── MATERIAL SUPPLIED

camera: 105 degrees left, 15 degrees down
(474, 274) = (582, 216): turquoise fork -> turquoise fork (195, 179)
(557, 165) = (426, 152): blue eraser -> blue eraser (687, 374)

────
── MATERIAL SUPPLIED

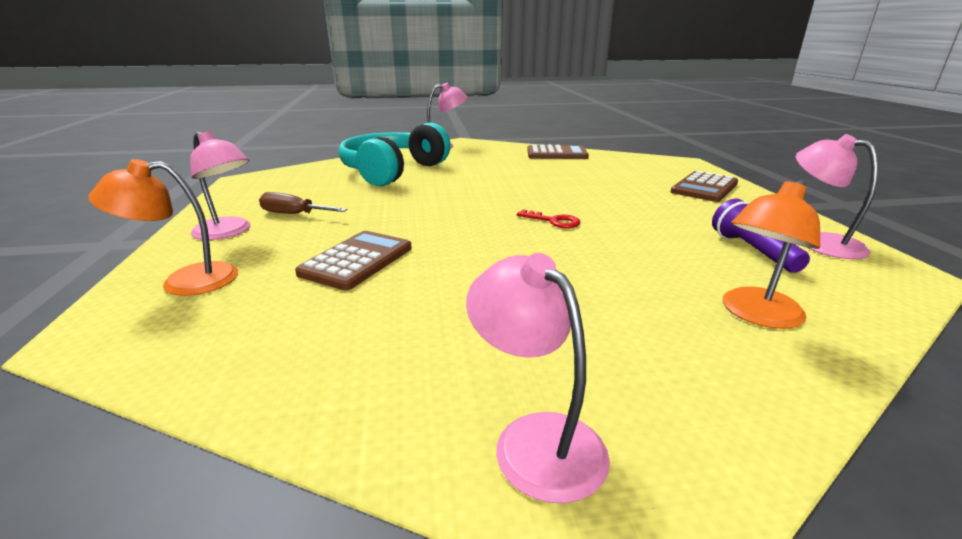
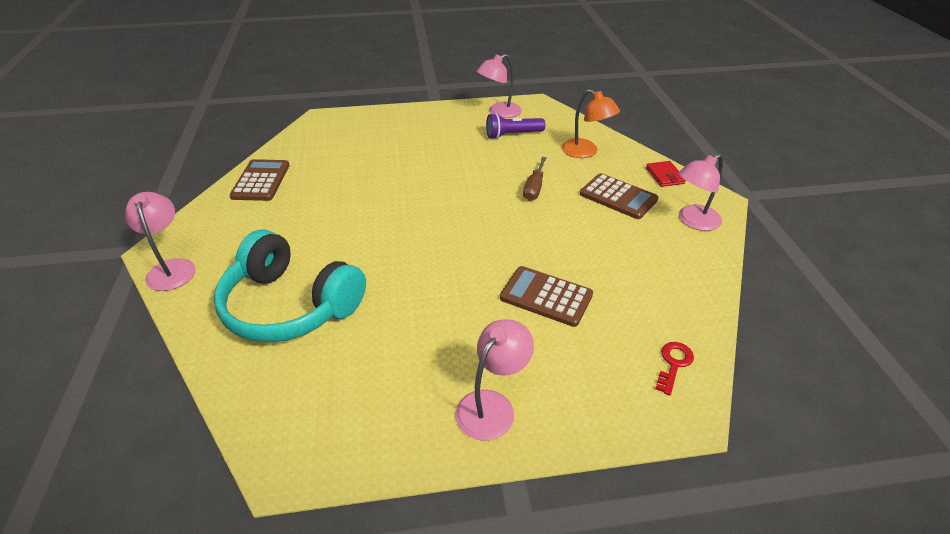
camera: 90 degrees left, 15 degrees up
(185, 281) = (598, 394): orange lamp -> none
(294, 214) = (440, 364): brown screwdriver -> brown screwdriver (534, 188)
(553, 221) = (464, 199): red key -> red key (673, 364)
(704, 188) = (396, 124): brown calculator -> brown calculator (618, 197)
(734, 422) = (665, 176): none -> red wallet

────
── MATERIAL SUPPLIED

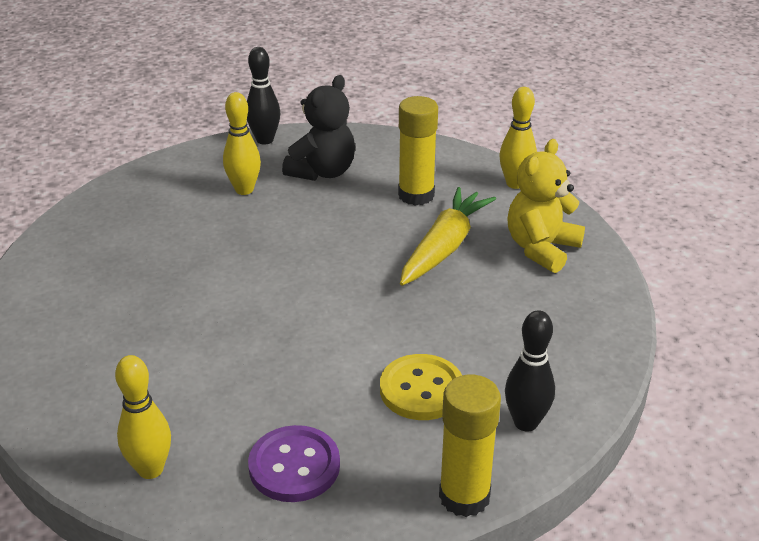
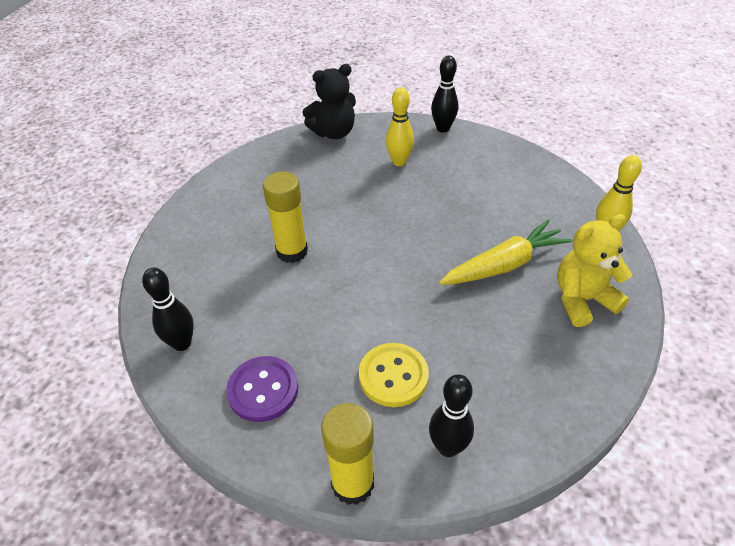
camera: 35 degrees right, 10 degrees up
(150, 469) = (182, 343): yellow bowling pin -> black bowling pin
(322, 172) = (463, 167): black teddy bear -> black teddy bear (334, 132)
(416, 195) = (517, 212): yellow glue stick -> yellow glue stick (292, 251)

────

Give back precisely the lines above that start at the line containing "camera: 105 degrees left, 15 degrees down" and end at the line containing "(557, 165) = (426, 152): blue", inclusive. No other lines belong in the output.

camera: 105 degrees left, 15 degrees down
(474, 274) = (582, 216): turquoise fork -> turquoise fork (195, 179)
(557, 165) = (426, 152): blue eraser -> blue eraser (687, 374)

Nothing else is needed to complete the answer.